**BRIEF**: Reproduce every record below, character by character.

★ ★ ★ ★ ★

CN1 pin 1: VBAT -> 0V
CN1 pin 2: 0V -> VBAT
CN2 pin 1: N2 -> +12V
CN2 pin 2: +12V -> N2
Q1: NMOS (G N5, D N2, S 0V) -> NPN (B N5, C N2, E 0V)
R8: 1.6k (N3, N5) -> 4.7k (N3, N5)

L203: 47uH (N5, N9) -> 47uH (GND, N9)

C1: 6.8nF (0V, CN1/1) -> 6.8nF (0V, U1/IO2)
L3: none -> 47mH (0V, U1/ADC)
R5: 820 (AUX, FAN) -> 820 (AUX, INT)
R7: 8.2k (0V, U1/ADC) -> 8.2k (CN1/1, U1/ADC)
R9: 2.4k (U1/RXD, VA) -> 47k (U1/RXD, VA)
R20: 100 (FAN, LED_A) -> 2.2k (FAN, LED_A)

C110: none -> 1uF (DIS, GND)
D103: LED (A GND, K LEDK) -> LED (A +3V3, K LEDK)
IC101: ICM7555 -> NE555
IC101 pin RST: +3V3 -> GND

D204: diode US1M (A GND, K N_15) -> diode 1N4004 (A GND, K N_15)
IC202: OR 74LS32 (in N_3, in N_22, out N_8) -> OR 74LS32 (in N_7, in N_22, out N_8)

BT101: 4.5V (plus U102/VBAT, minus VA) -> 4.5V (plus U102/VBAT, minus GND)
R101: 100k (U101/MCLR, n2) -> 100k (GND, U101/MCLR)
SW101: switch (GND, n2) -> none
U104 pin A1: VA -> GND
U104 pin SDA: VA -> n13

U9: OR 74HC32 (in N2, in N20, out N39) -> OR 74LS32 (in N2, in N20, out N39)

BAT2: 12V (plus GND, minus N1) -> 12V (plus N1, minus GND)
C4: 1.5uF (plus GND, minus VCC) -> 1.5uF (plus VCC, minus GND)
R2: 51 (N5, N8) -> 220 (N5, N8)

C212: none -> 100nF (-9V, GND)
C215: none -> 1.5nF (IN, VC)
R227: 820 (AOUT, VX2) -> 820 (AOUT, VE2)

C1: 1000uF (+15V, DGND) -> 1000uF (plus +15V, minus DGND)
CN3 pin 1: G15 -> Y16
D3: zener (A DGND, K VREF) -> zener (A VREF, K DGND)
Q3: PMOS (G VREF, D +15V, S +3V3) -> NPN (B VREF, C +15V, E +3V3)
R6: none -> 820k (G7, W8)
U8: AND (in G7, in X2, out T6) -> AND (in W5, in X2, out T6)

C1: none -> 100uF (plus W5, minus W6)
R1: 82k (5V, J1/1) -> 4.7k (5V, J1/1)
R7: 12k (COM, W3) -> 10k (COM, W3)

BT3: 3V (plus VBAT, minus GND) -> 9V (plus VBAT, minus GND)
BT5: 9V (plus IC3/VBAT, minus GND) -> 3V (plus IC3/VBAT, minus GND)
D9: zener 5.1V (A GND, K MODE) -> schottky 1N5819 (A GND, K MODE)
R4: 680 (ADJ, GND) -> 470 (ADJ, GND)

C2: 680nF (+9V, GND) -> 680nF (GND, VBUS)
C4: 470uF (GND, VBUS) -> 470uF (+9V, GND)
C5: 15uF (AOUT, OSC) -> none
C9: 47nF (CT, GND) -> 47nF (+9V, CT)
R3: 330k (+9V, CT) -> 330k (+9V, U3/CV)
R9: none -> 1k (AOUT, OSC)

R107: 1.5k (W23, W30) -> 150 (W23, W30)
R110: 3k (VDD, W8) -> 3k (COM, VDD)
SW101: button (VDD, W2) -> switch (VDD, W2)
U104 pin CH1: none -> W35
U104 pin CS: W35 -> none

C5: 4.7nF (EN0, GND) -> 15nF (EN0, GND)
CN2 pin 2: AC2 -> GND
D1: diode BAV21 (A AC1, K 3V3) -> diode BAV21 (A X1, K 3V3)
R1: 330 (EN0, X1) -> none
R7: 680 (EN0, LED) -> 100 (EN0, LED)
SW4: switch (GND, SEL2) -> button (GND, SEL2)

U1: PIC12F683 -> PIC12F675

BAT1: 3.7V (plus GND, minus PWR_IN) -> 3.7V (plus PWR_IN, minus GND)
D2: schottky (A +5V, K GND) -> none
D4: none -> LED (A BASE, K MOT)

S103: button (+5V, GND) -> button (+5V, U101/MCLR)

★ ★ ★ ★ ★

**YOUR RESPONSE**:
CN1 pin 1: VBAT -> 0V
CN1 pin 2: 0V -> VBAT
CN2 pin 1: N2 -> +12V
CN2 pin 2: +12V -> N2
Q1: NMOS (G N5, D N2, S 0V) -> NPN (B N5, C N2, E 0V)
R8: 1.6k (N3, N5) -> 4.7k (N3, N5)

L203: 47uH (N5, N9) -> 47uH (GND, N9)

C1: 6.8nF (0V, CN1/1) -> 6.8nF (0V, U1/IO2)
L3: none -> 47mH (0V, U1/ADC)
R5: 820 (AUX, FAN) -> 820 (AUX, INT)
R7: 8.2k (0V, U1/ADC) -> 8.2k (CN1/1, U1/ADC)
R9: 2.4k (U1/RXD, VA) -> 47k (U1/RXD, VA)
R20: 100 (FAN, LED_A) -> 2.2k (FAN, LED_A)

C110: none -> 1uF (DIS, GND)
D103: LED (A GND, K LEDK) -> LED (A +3V3, K LEDK)
IC101: ICM7555 -> NE555
IC101 pin RST: +3V3 -> GND

D204: diode US1M (A GND, K N_15) -> diode 1N4004 (A GND, K N_15)
IC202: OR 74LS32 (in N_3, in N_22, out N_8) -> OR 74LS32 (in N_7, in N_22, out N_8)

BT101: 4.5V (plus U102/VBAT, minus VA) -> 4.5V (plus U102/VBAT, minus GND)
R101: 100k (U101/MCLR, n2) -> 100k (GND, U101/MCLR)
SW101: switch (GND, n2) -> none
U104 pin A1: VA -> GND
U104 pin SDA: VA -> n13

U9: OR 74HC32 (in N2, in N20, out N39) -> OR 74LS32 (in N2, in N20, out N39)

BAT2: 12V (plus GND, minus N1) -> 12V (plus N1, minus GND)
C4: 1.5uF (plus GND, minus VCC) -> 1.5uF (plus VCC, minus GND)
R2: 51 (N5, N8) -> 220 (N5, N8)

C212: none -> 100nF (-9V, GND)
C215: none -> 1.5nF (IN, VC)
R227: 820 (AOUT, VX2) -> 820 (AOUT, VE2)

C1: 1000uF (+15V, DGND) -> 1000uF (plus +15V, minus DGND)
CN3 pin 1: G15 -> Y16
D3: zener (A DGND, K VREF) -> zener (A VREF, K DGND)
Q3: PMOS (G VREF, D +15V, S +3V3) -> NPN (B VREF, C +15V, E +3V3)
R6: none -> 820k (G7, W8)
U8: AND (in G7, in X2, out T6) -> AND (in W5, in X2, out T6)

C1: none -> 100uF (plus W5, minus W6)
R1: 82k (5V, J1/1) -> 4.7k (5V, J1/1)
R7: 12k (COM, W3) -> 10k (COM, W3)

BT3: 3V (plus VBAT, minus GND) -> 9V (plus VBAT, minus GND)
BT5: 9V (plus IC3/VBAT, minus GND) -> 3V (plus IC3/VBAT, minus GND)
D9: zener 5.1V (A GND, K MODE) -> schottky 1N5819 (A GND, K MODE)
R4: 680 (ADJ, GND) -> 470 (ADJ, GND)

C2: 680nF (+9V, GND) -> 680nF (GND, VBUS)
C4: 470uF (GND, VBUS) -> 470uF (+9V, GND)
C5: 15uF (AOUT, OSC) -> none
C9: 47nF (CT, GND) -> 47nF (+9V, CT)
R3: 330k (+9V, CT) -> 330k (+9V, U3/CV)
R9: none -> 1k (AOUT, OSC)

R107: 1.5k (W23, W30) -> 150 (W23, W30)
R110: 3k (VDD, W8) -> 3k (COM, VDD)
SW101: button (VDD, W2) -> switch (VDD, W2)
U104 pin CH1: none -> W35
U104 pin CS: W35 -> none

C5: 4.7nF (EN0, GND) -> 15nF (EN0, GND)
CN2 pin 2: AC2 -> GND
D1: diode BAV21 (A AC1, K 3V3) -> diode BAV21 (A X1, K 3V3)
R1: 330 (EN0, X1) -> none
R7: 680 (EN0, LED) -> 100 (EN0, LED)
SW4: switch (GND, SEL2) -> button (GND, SEL2)

U1: PIC12F683 -> PIC12F675

BAT1: 3.7V (plus GND, minus PWR_IN) -> 3.7V (plus PWR_IN, minus GND)
D2: schottky (A +5V, K GND) -> none
D4: none -> LED (A BASE, K MOT)

S103: button (+5V, GND) -> button (+5V, U101/MCLR)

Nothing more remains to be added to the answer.